### [OBJECTIVE]
Return the lines below that carry the word "adipose".

### [RECORDS]
● ● ● ●

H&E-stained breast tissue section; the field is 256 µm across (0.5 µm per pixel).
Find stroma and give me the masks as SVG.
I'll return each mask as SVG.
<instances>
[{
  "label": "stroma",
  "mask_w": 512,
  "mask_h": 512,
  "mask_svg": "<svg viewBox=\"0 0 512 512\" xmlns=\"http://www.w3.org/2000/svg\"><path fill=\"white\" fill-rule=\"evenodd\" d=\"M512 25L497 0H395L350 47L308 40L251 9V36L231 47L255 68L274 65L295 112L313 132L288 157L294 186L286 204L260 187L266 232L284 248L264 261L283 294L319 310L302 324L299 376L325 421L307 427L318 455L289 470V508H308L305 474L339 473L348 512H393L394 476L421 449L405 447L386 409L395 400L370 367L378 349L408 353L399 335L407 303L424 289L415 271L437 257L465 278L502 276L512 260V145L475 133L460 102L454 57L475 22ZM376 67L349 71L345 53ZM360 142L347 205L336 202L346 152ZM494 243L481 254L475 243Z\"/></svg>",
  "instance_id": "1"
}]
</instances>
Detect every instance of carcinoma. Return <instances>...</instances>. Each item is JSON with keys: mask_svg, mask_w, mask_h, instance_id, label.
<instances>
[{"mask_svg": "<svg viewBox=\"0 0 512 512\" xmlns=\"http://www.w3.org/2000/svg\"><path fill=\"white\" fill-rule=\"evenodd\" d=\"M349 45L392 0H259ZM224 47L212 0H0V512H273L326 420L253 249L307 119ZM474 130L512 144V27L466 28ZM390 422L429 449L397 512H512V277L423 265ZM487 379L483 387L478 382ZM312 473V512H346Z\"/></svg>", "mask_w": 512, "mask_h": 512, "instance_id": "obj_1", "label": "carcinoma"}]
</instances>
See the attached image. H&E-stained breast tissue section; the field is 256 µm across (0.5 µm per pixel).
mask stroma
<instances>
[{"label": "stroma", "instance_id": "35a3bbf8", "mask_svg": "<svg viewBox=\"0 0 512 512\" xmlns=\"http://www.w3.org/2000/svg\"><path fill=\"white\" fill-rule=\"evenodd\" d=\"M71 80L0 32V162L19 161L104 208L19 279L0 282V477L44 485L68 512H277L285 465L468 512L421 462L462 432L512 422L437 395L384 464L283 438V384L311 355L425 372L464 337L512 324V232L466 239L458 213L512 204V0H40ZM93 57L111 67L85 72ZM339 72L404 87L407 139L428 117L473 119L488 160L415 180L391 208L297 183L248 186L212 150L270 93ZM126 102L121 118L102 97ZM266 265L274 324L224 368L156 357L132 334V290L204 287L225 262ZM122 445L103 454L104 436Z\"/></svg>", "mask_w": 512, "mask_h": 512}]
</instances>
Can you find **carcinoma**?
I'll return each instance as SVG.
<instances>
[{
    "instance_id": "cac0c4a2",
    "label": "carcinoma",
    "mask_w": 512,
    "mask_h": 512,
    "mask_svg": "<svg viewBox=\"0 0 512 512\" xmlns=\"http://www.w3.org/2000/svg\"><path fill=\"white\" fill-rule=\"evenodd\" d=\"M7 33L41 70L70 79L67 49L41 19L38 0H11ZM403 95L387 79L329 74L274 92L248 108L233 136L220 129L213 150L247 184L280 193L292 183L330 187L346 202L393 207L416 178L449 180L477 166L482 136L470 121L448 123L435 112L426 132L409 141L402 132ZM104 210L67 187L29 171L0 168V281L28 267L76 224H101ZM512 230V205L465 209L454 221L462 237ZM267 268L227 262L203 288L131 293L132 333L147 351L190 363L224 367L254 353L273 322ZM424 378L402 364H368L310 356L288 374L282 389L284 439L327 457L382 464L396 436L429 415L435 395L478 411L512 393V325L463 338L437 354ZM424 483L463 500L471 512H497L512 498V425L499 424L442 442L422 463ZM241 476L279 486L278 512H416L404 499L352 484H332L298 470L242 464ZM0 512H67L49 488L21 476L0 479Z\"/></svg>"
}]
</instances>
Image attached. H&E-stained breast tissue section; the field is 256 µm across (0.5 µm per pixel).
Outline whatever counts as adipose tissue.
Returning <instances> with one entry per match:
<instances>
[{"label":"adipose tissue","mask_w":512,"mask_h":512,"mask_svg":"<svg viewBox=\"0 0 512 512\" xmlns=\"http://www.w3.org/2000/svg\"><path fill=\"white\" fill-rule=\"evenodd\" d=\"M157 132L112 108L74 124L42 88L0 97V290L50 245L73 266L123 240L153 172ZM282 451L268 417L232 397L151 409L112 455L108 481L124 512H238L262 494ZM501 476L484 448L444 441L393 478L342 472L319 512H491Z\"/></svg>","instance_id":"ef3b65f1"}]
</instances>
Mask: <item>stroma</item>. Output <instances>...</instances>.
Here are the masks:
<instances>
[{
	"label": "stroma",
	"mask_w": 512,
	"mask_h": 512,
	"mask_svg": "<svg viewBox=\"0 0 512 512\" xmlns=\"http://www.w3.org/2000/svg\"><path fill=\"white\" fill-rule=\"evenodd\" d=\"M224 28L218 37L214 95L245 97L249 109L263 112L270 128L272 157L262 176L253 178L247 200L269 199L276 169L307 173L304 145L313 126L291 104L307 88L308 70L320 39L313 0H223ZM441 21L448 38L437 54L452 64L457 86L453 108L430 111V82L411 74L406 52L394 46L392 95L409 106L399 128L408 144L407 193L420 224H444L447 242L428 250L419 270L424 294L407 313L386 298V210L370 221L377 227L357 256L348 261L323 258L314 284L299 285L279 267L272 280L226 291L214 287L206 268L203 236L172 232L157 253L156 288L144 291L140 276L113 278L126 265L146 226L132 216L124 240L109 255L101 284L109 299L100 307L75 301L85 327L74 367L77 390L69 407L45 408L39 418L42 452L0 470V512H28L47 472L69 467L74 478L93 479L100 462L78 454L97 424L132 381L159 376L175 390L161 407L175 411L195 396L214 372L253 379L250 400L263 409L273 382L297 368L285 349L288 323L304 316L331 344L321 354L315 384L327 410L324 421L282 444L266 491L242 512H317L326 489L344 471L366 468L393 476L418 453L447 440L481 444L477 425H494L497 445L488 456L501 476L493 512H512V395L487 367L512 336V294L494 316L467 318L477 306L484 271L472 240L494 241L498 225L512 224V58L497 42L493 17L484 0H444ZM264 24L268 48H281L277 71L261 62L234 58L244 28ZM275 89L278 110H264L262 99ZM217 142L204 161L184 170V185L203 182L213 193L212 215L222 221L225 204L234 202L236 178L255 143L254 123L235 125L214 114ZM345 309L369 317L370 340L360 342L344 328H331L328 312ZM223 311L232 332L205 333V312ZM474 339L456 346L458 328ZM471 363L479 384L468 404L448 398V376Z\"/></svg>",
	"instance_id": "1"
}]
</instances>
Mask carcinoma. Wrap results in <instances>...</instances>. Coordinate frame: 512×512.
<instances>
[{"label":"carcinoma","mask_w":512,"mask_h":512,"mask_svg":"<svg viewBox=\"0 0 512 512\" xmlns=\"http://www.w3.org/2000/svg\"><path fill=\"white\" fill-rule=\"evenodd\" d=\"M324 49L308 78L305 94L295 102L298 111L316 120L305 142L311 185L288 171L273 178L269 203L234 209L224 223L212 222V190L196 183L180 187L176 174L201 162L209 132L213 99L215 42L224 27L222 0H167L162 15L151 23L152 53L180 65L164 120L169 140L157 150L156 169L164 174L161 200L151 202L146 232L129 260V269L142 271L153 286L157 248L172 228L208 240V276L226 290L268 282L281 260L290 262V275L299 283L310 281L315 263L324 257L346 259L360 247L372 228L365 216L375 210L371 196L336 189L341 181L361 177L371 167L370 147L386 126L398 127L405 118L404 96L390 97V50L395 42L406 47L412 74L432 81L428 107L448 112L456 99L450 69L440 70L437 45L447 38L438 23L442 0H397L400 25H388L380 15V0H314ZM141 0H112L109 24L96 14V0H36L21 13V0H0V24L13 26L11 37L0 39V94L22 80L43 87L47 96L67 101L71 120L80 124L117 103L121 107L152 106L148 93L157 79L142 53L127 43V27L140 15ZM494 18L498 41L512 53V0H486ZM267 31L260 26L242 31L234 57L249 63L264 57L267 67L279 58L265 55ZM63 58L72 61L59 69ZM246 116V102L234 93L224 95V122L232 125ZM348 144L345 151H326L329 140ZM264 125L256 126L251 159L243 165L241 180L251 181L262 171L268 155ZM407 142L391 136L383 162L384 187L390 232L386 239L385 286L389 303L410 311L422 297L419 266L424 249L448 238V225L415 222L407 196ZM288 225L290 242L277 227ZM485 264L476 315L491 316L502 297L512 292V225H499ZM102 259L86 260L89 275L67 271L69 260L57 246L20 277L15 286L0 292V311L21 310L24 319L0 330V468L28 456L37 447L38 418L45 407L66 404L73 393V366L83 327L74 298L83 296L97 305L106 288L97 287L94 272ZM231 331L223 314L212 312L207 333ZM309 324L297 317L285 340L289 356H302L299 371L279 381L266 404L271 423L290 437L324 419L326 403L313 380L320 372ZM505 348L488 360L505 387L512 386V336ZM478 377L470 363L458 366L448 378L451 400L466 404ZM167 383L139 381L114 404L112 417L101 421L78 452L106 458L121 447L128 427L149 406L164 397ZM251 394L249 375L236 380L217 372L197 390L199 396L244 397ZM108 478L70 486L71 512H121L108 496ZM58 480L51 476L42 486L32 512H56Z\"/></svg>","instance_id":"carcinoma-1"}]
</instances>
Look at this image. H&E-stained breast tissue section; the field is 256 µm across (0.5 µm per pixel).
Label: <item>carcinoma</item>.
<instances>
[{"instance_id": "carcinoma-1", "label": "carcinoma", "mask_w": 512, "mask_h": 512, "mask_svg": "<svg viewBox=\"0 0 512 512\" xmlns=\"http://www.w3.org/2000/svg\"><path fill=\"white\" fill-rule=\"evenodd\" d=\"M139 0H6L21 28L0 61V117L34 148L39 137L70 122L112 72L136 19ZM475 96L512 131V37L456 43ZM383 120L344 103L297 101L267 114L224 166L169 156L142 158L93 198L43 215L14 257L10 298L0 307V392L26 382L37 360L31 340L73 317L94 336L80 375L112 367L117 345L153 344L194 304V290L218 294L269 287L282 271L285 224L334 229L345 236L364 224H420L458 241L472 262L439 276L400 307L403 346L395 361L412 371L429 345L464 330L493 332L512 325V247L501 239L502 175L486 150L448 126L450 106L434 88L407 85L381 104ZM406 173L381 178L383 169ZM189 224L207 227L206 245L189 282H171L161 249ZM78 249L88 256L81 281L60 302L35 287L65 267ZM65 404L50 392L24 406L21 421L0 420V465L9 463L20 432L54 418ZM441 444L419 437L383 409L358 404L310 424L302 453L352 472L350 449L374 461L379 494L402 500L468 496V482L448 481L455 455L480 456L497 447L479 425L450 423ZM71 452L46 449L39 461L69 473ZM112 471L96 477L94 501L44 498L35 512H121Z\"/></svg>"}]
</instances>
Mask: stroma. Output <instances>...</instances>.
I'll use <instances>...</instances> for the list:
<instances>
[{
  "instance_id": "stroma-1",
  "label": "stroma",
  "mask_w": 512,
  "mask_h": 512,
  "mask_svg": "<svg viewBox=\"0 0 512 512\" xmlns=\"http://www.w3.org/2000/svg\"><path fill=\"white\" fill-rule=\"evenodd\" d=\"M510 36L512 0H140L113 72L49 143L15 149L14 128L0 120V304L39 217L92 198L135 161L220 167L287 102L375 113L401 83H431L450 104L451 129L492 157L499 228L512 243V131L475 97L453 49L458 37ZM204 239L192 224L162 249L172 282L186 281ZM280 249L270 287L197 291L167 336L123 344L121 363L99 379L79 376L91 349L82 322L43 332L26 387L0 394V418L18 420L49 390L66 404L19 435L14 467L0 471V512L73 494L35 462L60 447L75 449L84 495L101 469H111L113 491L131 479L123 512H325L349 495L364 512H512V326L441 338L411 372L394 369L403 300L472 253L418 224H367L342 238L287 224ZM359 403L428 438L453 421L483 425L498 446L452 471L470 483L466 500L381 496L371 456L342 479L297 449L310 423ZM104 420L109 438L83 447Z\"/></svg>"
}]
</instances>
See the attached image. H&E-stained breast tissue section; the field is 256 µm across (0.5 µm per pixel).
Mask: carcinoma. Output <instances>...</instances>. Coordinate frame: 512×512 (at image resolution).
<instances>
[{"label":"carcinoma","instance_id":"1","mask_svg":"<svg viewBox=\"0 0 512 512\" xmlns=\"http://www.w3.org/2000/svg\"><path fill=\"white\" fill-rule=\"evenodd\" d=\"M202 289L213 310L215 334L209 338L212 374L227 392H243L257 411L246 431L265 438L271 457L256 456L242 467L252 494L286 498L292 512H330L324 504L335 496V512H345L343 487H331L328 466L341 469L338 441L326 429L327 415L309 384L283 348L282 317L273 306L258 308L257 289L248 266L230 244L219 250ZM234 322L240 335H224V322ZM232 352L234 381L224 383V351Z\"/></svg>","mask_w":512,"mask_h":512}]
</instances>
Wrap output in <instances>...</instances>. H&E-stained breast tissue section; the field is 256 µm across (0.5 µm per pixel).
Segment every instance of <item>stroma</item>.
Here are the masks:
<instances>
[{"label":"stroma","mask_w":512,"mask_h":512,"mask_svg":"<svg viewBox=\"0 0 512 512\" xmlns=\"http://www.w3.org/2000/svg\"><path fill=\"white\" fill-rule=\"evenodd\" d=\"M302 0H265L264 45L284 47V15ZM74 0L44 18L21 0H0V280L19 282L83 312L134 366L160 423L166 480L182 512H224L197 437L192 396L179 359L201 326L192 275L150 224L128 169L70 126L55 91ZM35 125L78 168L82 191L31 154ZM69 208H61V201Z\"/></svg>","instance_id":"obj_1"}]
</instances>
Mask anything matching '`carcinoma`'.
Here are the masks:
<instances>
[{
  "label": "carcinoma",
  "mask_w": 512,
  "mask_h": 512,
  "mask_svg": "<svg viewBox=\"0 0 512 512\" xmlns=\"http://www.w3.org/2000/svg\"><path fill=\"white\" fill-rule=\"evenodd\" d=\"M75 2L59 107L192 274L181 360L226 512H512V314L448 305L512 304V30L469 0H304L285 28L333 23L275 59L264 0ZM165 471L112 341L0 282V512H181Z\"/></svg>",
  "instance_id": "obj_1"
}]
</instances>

● ● ● ●

### [REPLY]
Outline whatever counts as adipose tissue.
[{"label":"adipose tissue","mask_w":512,"mask_h":512,"mask_svg":"<svg viewBox=\"0 0 512 512\" xmlns=\"http://www.w3.org/2000/svg\"><path fill=\"white\" fill-rule=\"evenodd\" d=\"M157 132L112 108L74 124L42 88L0 97V290L50 245L73 266L123 240L153 172ZM282 451L268 417L232 397L151 409L112 455L108 481L124 512H238L262 494ZM501 476L484 448L444 441L393 478L342 472L319 512H491Z\"/></svg>","instance_id":"ef3b65f1"}]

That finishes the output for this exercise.